**Recorded data:**

- - -

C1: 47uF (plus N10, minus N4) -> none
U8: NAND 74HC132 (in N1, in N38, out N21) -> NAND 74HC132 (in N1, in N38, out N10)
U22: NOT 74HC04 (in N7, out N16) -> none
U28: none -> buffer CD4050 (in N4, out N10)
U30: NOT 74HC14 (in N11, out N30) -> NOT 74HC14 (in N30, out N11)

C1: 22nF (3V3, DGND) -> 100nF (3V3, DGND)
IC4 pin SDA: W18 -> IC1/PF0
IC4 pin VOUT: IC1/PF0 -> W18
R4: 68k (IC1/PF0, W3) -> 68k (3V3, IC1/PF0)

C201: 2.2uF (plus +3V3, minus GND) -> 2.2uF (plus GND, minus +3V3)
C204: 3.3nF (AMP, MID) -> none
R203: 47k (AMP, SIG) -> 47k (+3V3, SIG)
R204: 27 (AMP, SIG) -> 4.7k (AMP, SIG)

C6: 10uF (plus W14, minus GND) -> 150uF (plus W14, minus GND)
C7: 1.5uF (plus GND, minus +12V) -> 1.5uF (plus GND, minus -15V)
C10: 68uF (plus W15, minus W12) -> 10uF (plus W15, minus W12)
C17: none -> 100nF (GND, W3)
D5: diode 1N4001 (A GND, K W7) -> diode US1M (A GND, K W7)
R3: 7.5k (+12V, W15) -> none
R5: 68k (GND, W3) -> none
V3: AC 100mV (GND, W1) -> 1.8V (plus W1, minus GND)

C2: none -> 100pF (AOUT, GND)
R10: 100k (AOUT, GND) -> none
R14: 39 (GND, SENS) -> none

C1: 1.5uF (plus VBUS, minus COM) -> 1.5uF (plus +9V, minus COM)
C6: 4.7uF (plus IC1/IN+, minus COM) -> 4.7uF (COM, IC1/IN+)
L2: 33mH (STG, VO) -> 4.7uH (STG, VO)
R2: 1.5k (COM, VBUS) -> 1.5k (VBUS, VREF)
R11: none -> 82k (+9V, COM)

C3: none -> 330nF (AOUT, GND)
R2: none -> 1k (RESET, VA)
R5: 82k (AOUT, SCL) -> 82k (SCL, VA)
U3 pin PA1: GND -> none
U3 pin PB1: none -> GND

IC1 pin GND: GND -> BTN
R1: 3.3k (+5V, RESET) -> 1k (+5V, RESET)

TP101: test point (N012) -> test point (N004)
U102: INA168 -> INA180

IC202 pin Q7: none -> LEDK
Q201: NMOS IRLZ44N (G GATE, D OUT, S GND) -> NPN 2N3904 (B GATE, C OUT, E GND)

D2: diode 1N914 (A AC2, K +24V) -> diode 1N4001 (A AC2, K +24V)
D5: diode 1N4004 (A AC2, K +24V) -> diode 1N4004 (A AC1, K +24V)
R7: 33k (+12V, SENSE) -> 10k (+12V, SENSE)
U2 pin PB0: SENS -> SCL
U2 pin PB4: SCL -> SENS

- - -

**EXERCISE GOAL:** Check each line of the data for "RESET". Copy the lines where it turns up.

**SOLUTION TO THIS EXERCISE:**
R2: none -> 1k (RESET, VA)
R1: 3.3k (+5V, RESET) -> 1k (+5V, RESET)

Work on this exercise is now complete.